Object state change records
== == ==

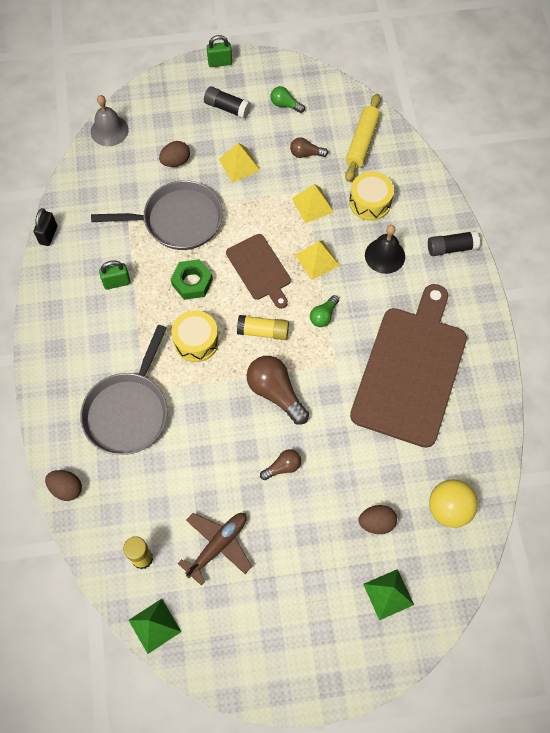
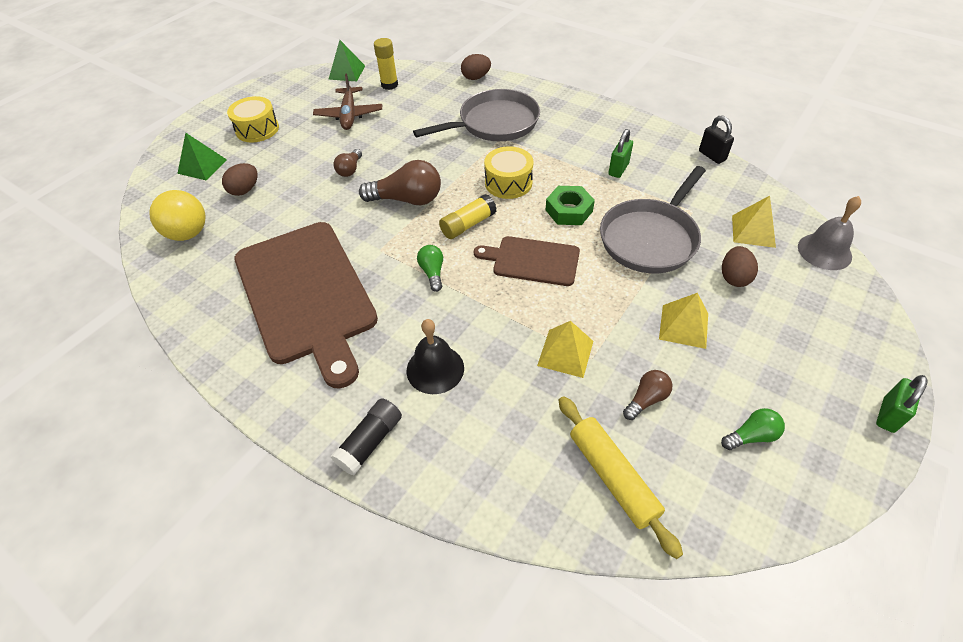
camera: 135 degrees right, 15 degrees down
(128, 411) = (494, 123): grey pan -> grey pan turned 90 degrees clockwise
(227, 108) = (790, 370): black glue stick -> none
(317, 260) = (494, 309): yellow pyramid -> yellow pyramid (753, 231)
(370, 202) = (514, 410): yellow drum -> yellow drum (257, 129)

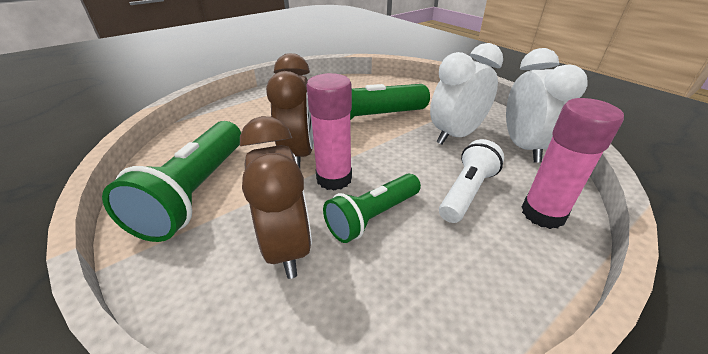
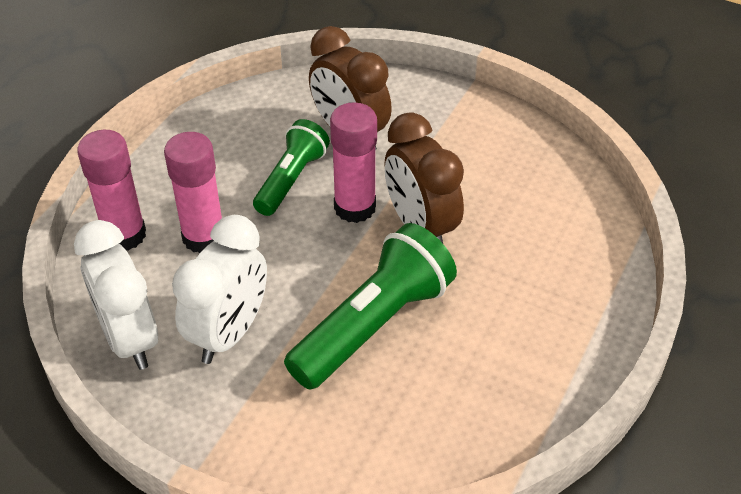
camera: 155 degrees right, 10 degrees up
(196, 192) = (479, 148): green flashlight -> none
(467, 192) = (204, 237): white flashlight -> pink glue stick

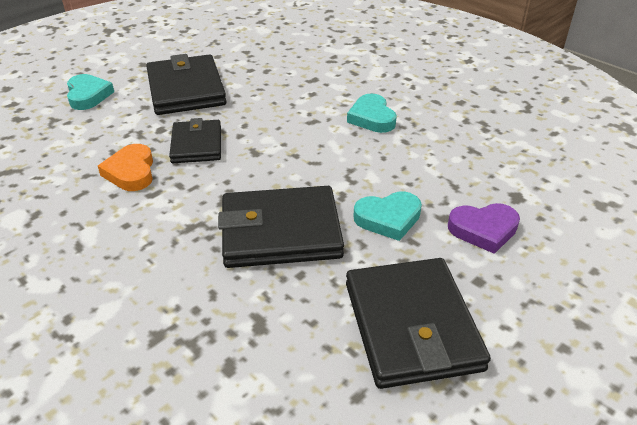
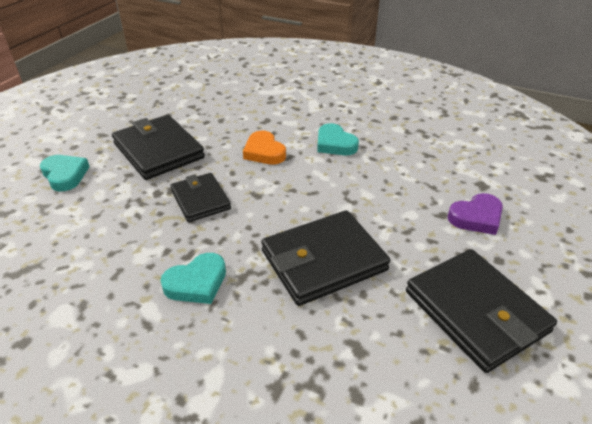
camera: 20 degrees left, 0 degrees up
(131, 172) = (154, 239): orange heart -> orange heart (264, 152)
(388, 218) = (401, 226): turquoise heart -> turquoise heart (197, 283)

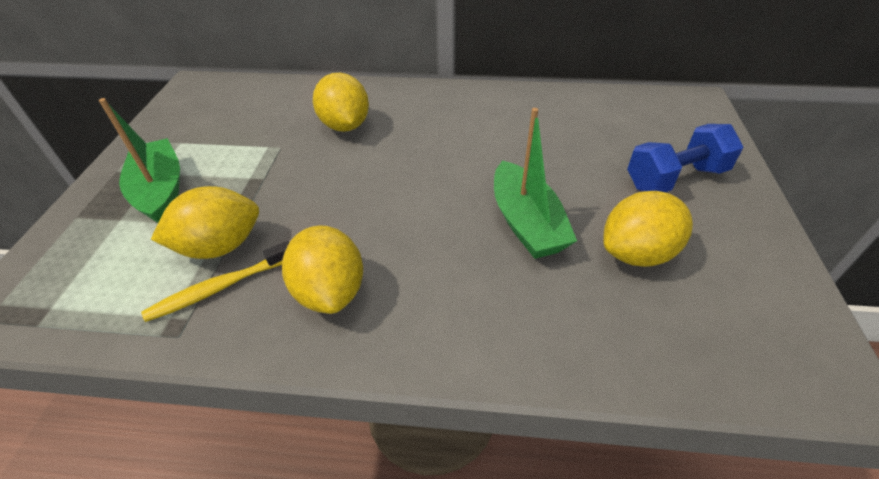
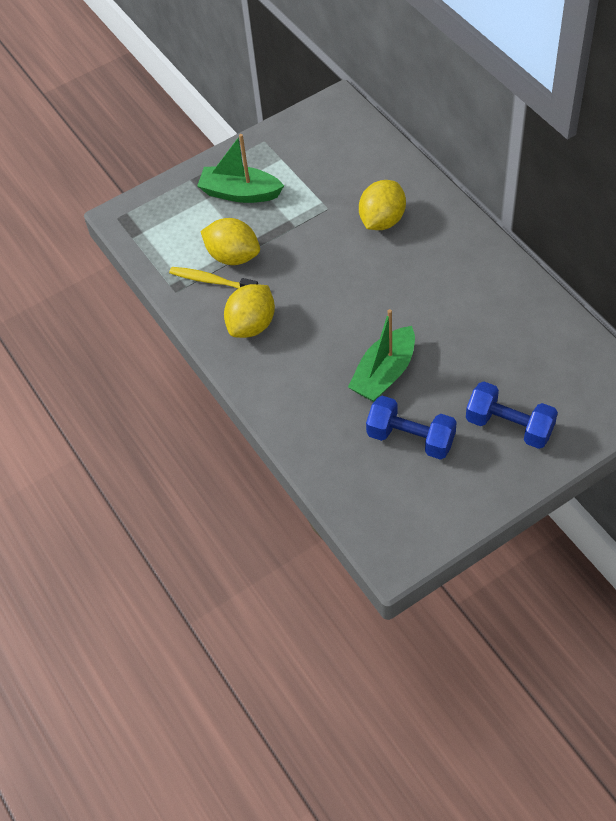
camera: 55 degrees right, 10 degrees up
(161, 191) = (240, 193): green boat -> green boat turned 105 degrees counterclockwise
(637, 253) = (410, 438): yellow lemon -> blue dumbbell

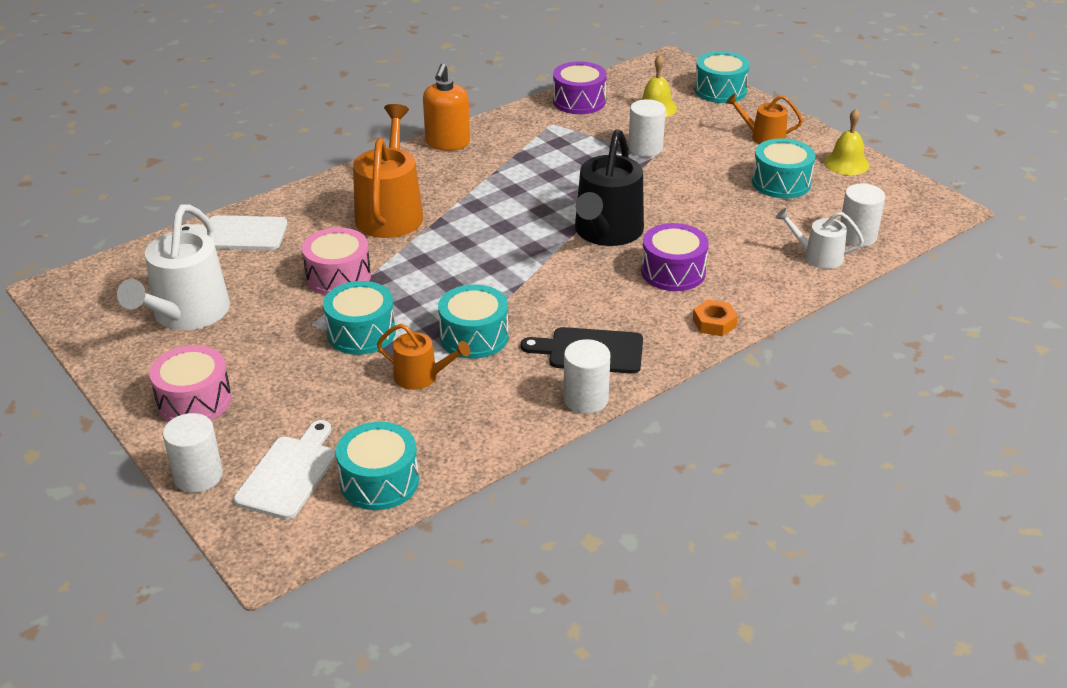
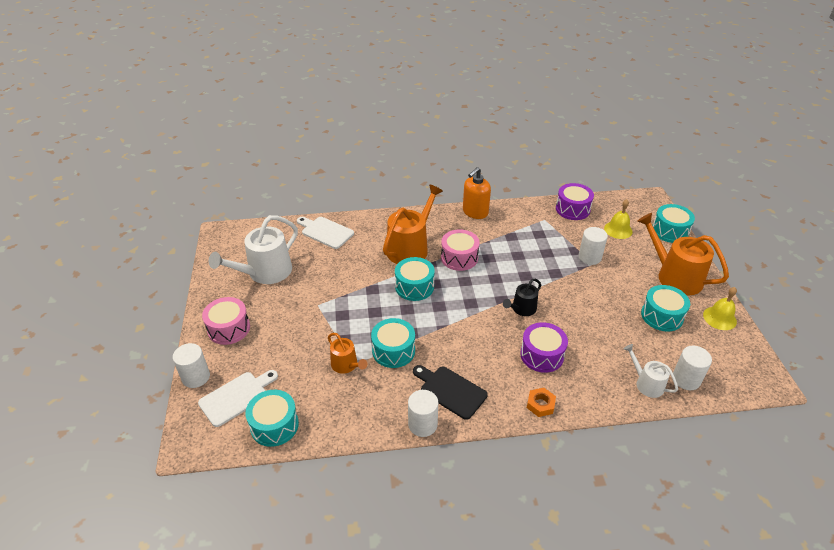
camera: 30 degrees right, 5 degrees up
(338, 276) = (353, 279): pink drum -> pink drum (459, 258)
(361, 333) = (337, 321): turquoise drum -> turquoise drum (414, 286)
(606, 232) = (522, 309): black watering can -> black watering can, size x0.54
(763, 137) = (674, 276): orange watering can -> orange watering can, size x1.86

== == ==

## ASSIGNED TASK
Whenever the string "size" turns up in a line of the data, copy that line.

## RESPONSE BELOW
(606, 232) = (522, 309): black watering can -> black watering can, size x0.54
(763, 137) = (674, 276): orange watering can -> orange watering can, size x1.86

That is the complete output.